YOUR TASK ▸
Exact copies of the lines from the one with "none -> yellow 1x2 brick [374,116,405,181]" through the last line of the entries, and no pictures, make up the answer.

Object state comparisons
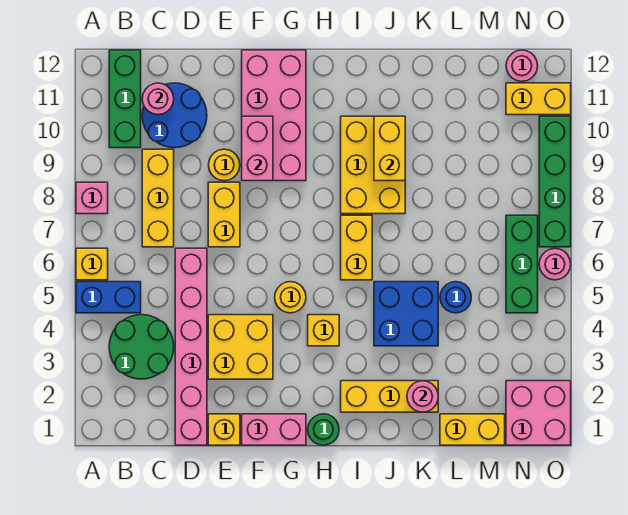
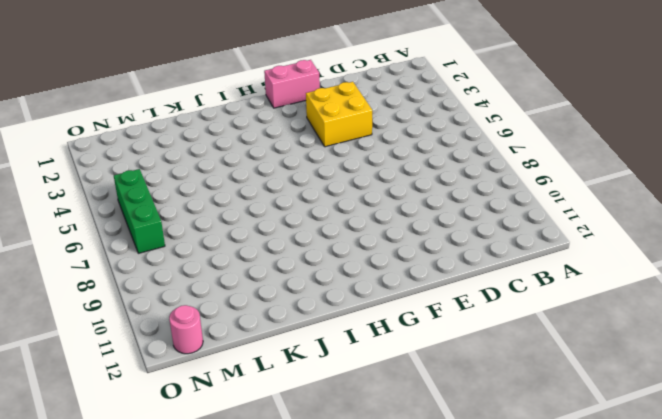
none -> blue 1x2 brick [76,282,141,313]
none -> yellow 1x1 brick [76,248,108,280]
none -> pink 1x1 brick [76,182,108,214]
none -> green 2x2 round brick [109,315,174,379]

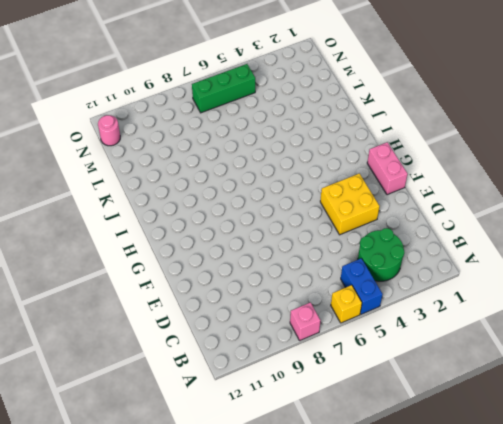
none -> green 1x3 brick [109,50,141,148]
none -> yellow 1x3 brick [142,149,174,247]
none -> blue 2x2 round brick [142,83,207,148]
none -> pink 1x6 brick [175,248,207,445]

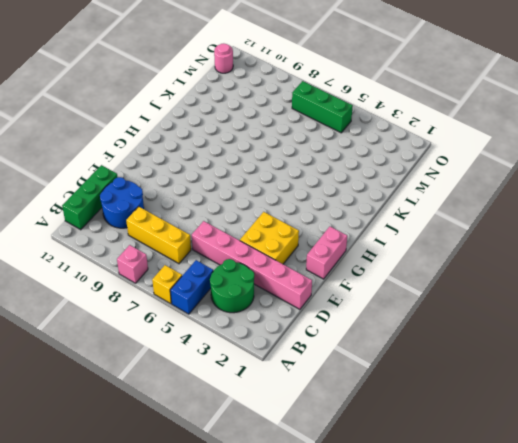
green 1x3 brick [62,165,118,230] -> green 1x3 brick turned to [109,50,141,148]
none -> yellow 1x1 brick [208,414,240,445]
none -> yellow 1x2 brick [208,182,240,247]
none -> yellow 1x1 round brick [209,149,240,181]
none -> pink 2x4 brick [242,50,306,181]

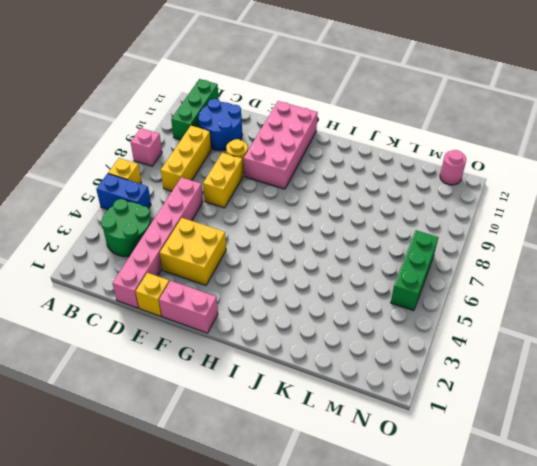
none -> yellow 1x1 round brick [275,282,306,313]
none -> green 1x1 round brick [308,414,339,445]
none -> yellow 1x1 brick [308,315,339,346]
none -> yellow 1x3 brick [341,381,438,412]

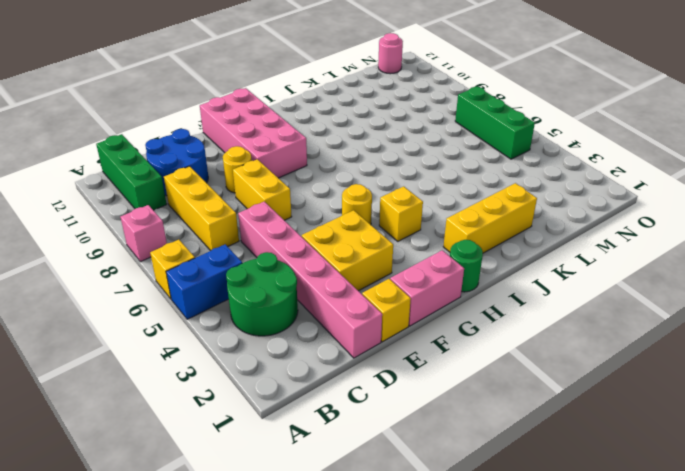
none -> yellow 1x2 brick [341,215,372,280]
none -> yellow 2x3 brick [341,116,405,214]
none -> blue 2x2 brick [374,282,438,346]
none -> yellow 1x2 brick [440,414,505,445]

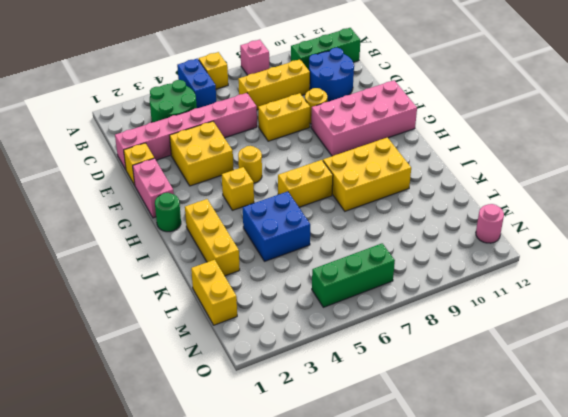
none -> blue 1x1 round brick [440,282,471,313]
none -> pink 2x2 brick [506,381,571,445]
none -> yellow 1x2 brick [506,83,571,115]
none -> pink 1x1 round brick [539,249,571,280]

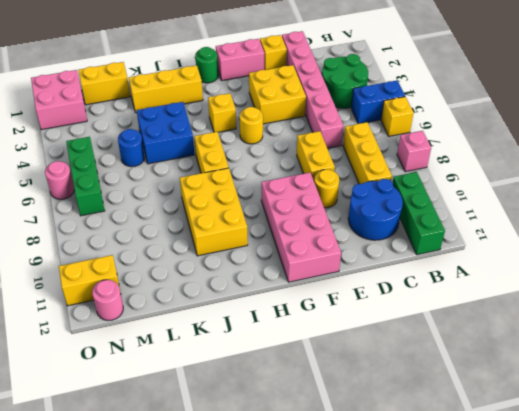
none -> green 1x4 brick [539,116,571,247]
none -> pink 1x1 round brick [142,83,174,115]
none -> pink 1x2 brick [242,116,273,181]
none -> yellow 1x2 brick [374,116,405,181]

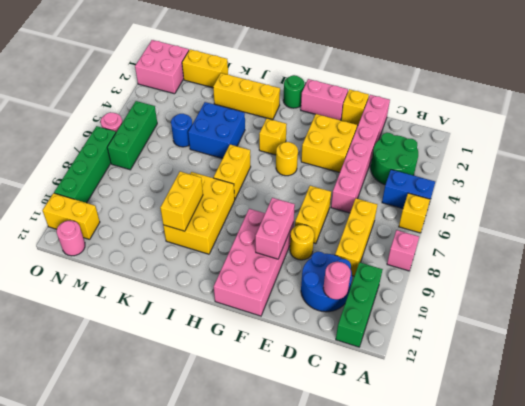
none -> pink 1x1 round brick [407,381,438,412]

ANSWER BOX ▸
none -> yellow 1x2 brick [374,116,405,181]

none -> pink 1x1 round brick [407,381,438,412]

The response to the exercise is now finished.